» **Work required**: Only these lines of the data below are wanted: the one with "brown traffic cone: 6 -> 2", the one with "red flashlight: 8 -> 7", and any lines between them, each repeated exactly.

BEGIN Supplied data

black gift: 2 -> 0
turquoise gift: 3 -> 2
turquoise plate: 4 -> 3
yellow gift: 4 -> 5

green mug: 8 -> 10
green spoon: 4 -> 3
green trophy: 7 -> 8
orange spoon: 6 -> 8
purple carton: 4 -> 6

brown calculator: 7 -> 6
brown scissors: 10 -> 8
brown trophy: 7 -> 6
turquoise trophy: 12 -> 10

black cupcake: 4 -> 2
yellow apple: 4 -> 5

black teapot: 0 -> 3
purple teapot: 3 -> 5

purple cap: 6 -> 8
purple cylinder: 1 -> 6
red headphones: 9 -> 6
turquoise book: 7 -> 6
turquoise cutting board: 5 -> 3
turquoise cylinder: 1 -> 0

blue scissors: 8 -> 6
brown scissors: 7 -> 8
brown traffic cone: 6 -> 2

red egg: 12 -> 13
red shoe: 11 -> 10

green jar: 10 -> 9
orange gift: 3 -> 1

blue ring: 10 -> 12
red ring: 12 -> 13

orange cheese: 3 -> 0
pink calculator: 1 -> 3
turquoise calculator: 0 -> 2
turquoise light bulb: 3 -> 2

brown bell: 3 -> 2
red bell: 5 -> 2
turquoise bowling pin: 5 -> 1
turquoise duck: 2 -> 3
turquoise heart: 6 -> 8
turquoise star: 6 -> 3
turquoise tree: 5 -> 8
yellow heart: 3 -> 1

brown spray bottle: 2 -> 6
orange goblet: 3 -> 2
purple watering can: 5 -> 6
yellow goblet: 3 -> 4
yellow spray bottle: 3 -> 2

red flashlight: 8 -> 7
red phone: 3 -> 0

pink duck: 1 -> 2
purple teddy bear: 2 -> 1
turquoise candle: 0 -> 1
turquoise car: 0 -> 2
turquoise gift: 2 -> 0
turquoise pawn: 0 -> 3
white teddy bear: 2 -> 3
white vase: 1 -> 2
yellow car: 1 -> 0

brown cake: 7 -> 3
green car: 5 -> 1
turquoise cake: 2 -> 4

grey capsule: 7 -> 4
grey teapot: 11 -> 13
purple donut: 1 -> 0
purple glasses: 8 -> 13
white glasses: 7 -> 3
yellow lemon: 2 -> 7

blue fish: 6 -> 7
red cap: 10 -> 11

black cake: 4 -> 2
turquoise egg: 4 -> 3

END Supplied data

» **Exercise result**:
brown traffic cone: 6 -> 2

red egg: 12 -> 13
red shoe: 11 -> 10

green jar: 10 -> 9
orange gift: 3 -> 1

blue ring: 10 -> 12
red ring: 12 -> 13

orange cheese: 3 -> 0
pink calculator: 1 -> 3
turquoise calculator: 0 -> 2
turquoise light bulb: 3 -> 2

brown bell: 3 -> 2
red bell: 5 -> 2
turquoise bowling pin: 5 -> 1
turquoise duck: 2 -> 3
turquoise heart: 6 -> 8
turquoise star: 6 -> 3
turquoise tree: 5 -> 8
yellow heart: 3 -> 1

brown spray bottle: 2 -> 6
orange goblet: 3 -> 2
purple watering can: 5 -> 6
yellow goblet: 3 -> 4
yellow spray bottle: 3 -> 2

red flashlight: 8 -> 7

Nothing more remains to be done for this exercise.